▸ Your goal:
Line by line, retype the material exactly and leave each picture out.
+++
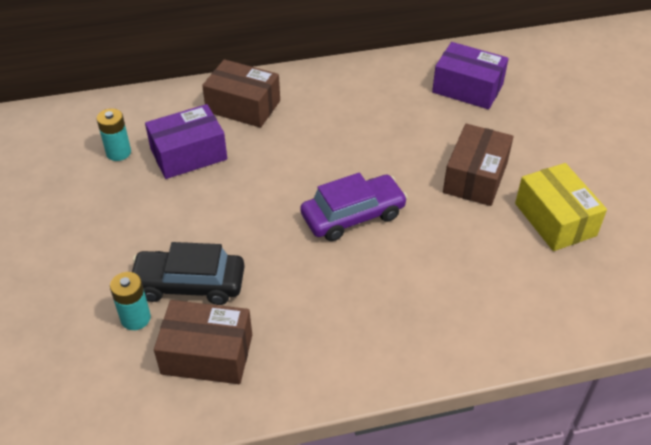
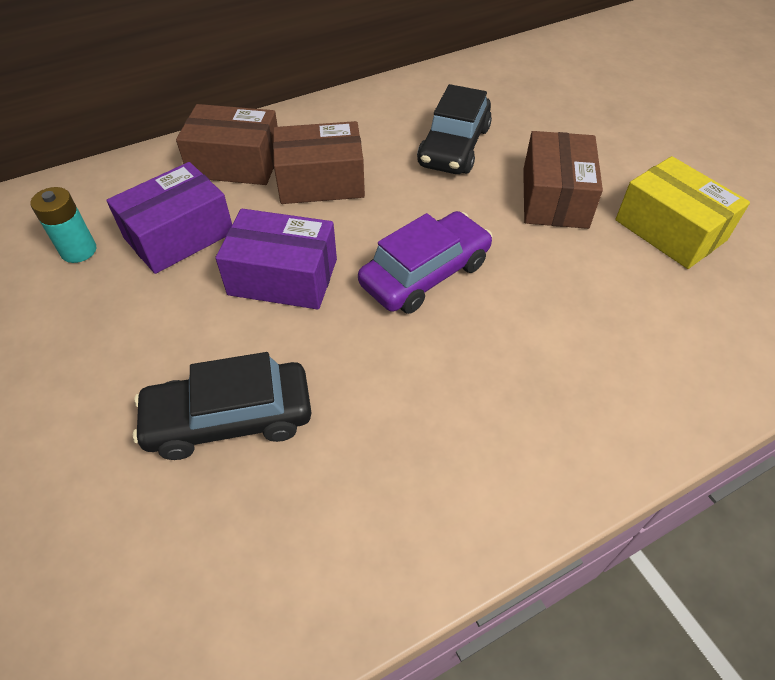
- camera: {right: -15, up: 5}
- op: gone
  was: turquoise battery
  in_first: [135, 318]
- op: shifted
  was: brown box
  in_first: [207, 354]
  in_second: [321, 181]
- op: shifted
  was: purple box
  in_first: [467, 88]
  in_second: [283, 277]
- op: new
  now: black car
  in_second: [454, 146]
+++
▸ Task output:
- camera: {right: -15, up: 5}
- op: gone
  was: turquoise battery
  in_first: [135, 318]
- op: shifted
  was: brown box
  in_first: [207, 354]
  in_second: [321, 181]
- op: shifted
  was: purple box
  in_first: [467, 88]
  in_second: [283, 277]
- op: new
  now: black car
  in_second: [454, 146]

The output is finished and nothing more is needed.